ASSIGNMENT
Please return exactly the lines from the top of the data through the line that contains "insert: balde/amarillo <478", and skip all pictures.

RECORDS
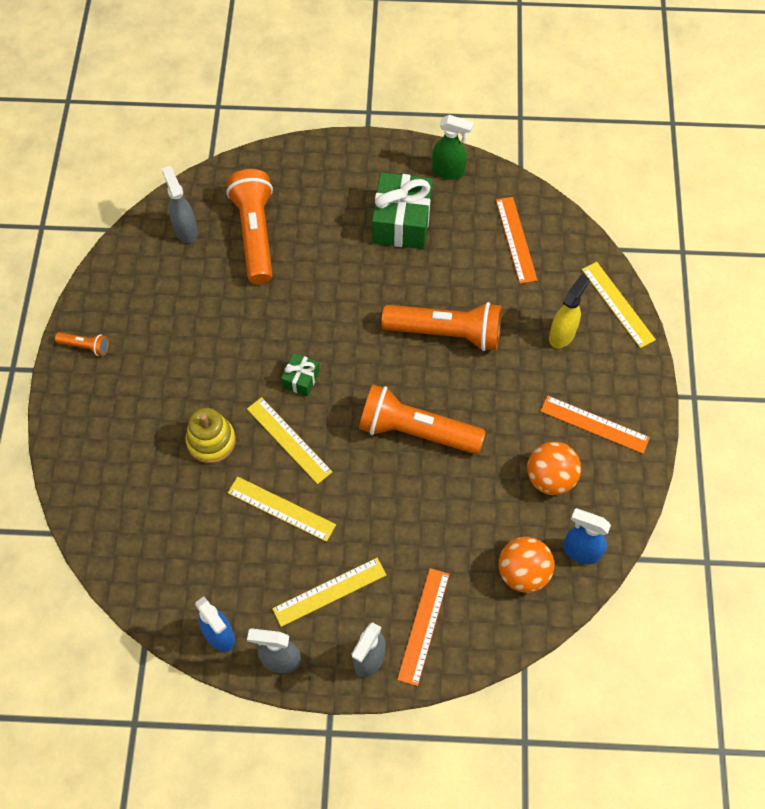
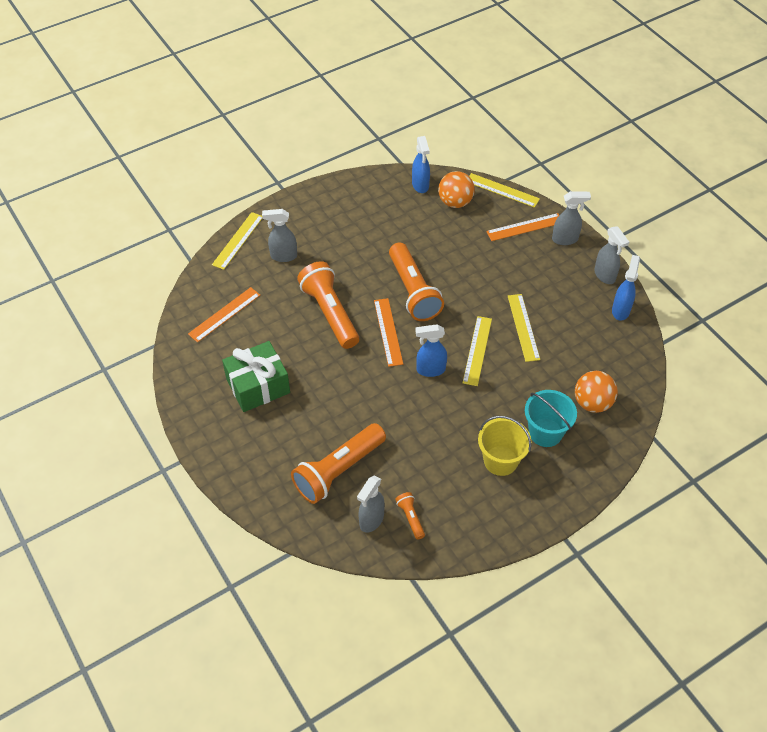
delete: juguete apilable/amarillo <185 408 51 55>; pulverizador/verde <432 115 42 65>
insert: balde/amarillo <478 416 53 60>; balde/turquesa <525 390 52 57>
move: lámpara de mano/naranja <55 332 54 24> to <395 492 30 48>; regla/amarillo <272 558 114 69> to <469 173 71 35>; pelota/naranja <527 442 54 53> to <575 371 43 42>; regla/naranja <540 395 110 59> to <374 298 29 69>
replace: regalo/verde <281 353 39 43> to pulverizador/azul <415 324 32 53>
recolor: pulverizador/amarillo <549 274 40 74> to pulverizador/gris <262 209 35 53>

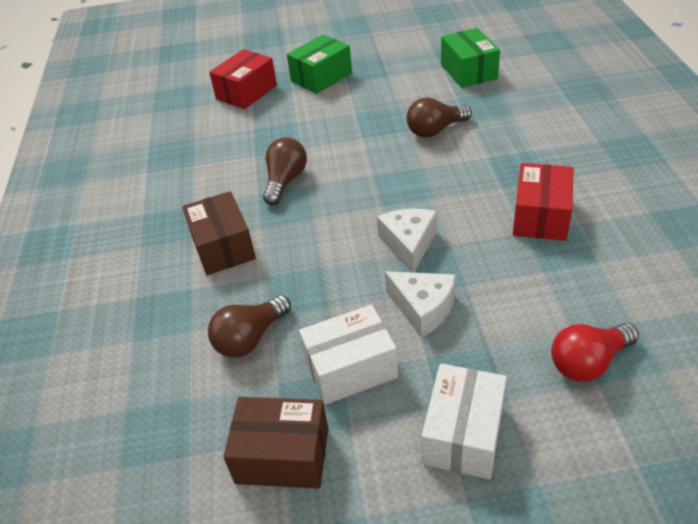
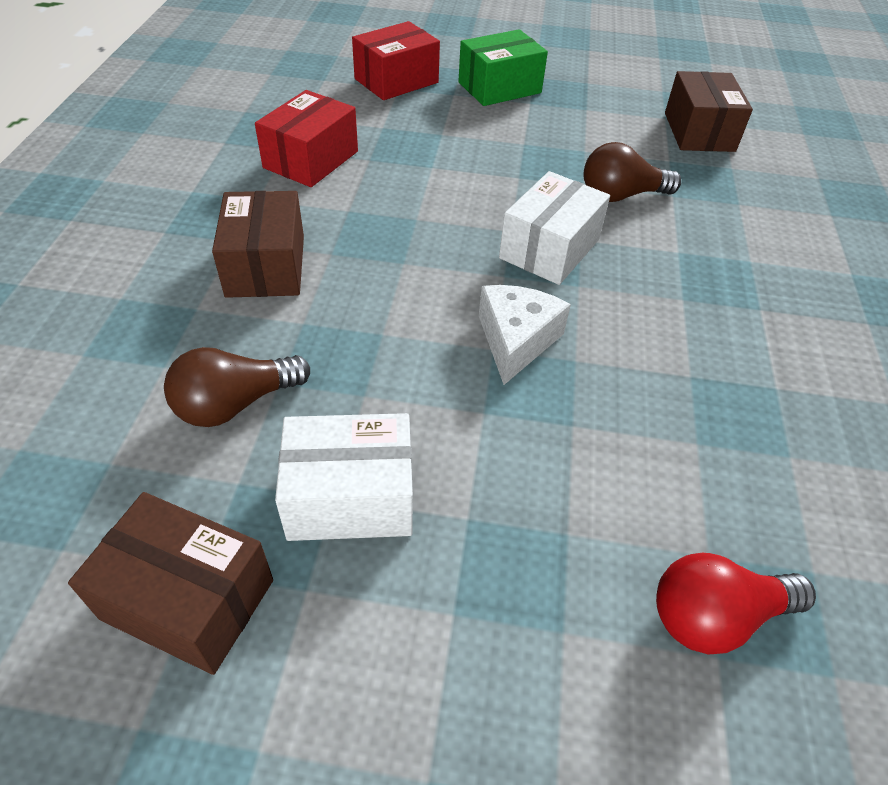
delete: bombilla/marrón <263 138 44 67>; queso/blanco <385 271 71 67>
move: caja/blanco <422 364 85 115> to <499 171 111 114>; caja/rojo <513 163 60 78> to <255 90 103 97>
recolor: caja/verde <441 28 59 60> to caja/marrón <665 71 88 81>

RESULT OF THE TASK
delete: juguete apilable/amarillo <185 408 51 55>; pulverizador/verde <432 115 42 65>
insert: balde/amarillo <478 416 53 60>; balde/turquesa <525 390 52 57>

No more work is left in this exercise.